(Content revision data)

□ □ □ □ □

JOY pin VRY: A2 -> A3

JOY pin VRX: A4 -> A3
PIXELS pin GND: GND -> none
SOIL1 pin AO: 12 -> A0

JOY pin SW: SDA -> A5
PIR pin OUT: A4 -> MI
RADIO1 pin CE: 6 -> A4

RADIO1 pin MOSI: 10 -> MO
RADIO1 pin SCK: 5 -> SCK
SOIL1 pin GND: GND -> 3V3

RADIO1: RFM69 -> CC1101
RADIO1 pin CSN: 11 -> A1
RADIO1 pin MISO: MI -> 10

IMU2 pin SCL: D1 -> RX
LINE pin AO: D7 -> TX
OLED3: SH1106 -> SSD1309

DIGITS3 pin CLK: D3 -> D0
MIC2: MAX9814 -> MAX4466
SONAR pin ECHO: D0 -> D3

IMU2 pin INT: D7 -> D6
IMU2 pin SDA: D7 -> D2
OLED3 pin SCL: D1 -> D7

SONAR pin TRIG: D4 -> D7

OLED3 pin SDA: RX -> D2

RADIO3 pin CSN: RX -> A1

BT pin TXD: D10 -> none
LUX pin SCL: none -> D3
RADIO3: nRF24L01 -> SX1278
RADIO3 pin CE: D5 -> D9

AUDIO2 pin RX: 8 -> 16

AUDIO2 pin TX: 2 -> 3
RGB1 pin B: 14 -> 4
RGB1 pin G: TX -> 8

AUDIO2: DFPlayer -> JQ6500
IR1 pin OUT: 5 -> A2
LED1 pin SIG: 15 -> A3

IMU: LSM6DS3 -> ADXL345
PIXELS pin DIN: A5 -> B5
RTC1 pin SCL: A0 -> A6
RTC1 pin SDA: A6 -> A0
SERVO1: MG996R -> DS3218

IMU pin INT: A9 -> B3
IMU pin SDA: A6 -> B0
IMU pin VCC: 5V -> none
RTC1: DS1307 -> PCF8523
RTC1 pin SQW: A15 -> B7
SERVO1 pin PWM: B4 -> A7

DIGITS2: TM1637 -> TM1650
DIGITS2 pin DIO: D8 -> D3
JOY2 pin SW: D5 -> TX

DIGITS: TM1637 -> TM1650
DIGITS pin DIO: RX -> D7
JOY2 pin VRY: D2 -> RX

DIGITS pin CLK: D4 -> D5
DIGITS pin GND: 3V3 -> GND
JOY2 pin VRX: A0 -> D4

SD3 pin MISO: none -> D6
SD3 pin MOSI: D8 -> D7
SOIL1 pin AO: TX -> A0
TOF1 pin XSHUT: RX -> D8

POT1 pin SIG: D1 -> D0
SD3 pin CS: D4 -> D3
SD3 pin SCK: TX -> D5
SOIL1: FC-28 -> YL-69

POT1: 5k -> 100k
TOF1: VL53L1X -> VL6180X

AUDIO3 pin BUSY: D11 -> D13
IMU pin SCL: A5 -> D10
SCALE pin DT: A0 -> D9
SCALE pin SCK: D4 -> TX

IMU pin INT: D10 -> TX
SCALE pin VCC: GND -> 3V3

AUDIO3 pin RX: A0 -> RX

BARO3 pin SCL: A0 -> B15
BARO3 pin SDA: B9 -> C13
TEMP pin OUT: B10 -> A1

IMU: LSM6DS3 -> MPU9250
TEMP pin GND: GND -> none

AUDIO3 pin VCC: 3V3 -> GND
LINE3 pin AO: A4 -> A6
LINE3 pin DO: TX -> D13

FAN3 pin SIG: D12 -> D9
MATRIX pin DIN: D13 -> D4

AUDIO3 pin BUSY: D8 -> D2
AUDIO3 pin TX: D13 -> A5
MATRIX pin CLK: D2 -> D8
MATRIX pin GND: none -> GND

□ □ □ □ □

Task instructions:
Reproduce every line in the data that has the word "PIXELS" in it.

Solution to this task:
PIXELS pin GND: GND -> none
PIXELS pin DIN: A5 -> B5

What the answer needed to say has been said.